*** SUPPLIED ENTRIES ***

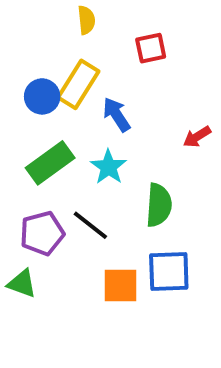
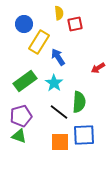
yellow semicircle: (86, 20) -> (59, 13), moved
blue circle: (42, 96) -> (24, 24), moved
black line: (90, 225) -> (59, 112), moved
green triangle: (22, 284) -> (19, 136), moved

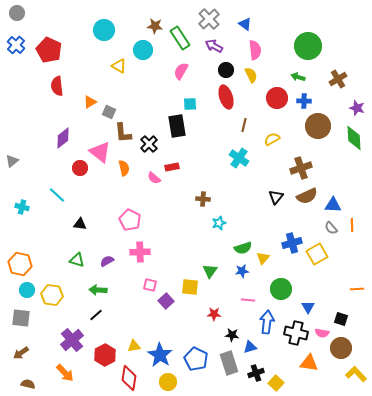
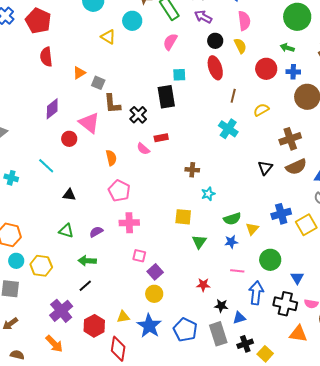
orange semicircle: (124, 168) -> (111, 158), moved
yellow square: (190, 287) -> (183, 217), moved
yellow circle: (168, 382) -> (154, 294), moved

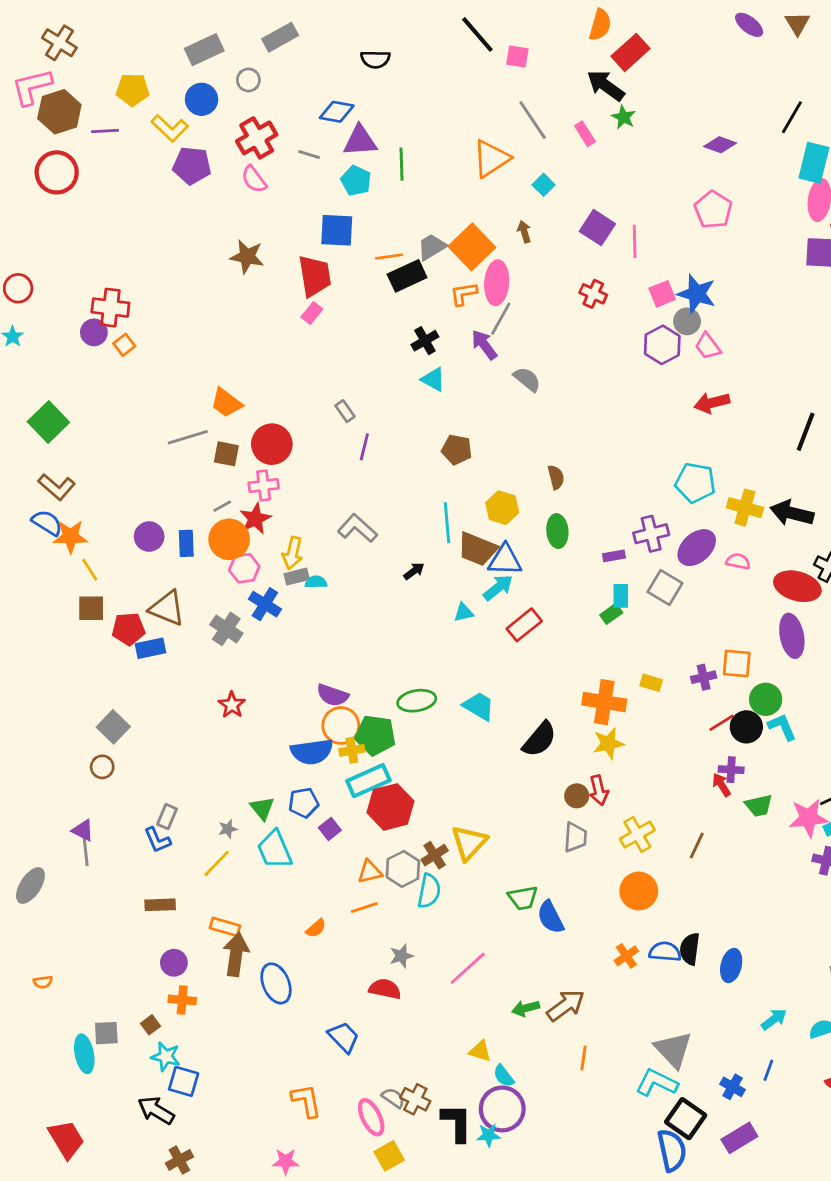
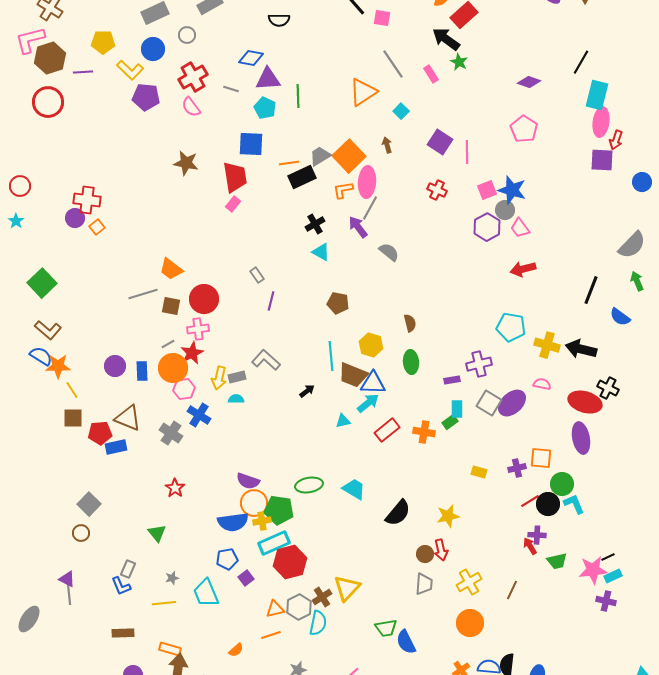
purple ellipse: (697, 548) -> (512, 403), moved
gray rectangle: (297, 577) -> (237, 377), moved
orange cross: (604, 702) -> (424, 432), moved, size x0.7
green triangle: (262, 808) -> (157, 533), moved
yellow line: (217, 863) -> (164, 603), turned 40

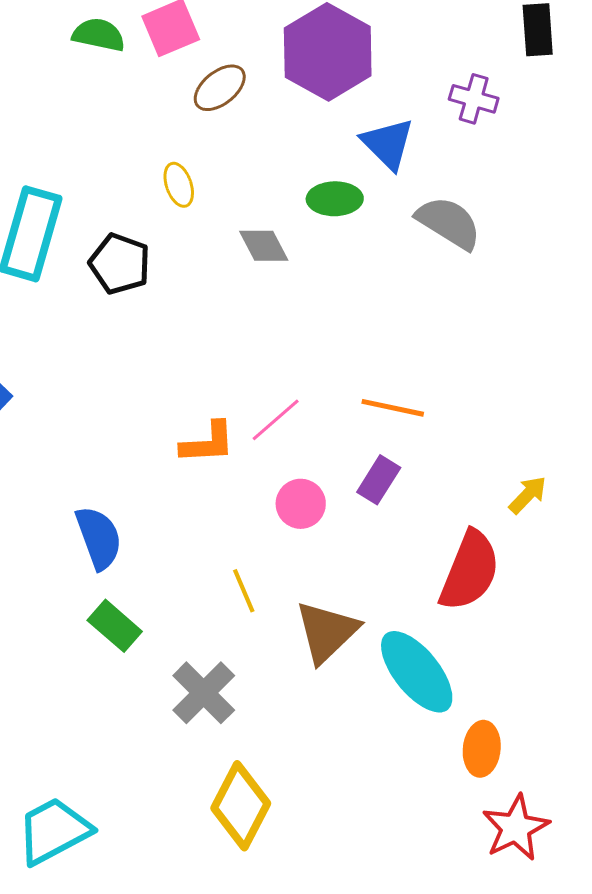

*** End of SUPPLIED ENTRIES ***

WORK TASK | An exact copy is needed of every line from the one holding "orange semicircle: (124, 168)" to the end of the entries above, both ends kept and each picture dropped.

YOUR RESPONSE |
orange semicircle: (124, 168) -> (111, 158), moved
yellow square: (190, 287) -> (183, 217), moved
yellow circle: (168, 382) -> (154, 294), moved

purple ellipse: (697, 548) -> (512, 403), moved
gray rectangle: (297, 577) -> (237, 377), moved
orange cross: (604, 702) -> (424, 432), moved, size x0.7
green triangle: (262, 808) -> (157, 533), moved
yellow line: (217, 863) -> (164, 603), turned 40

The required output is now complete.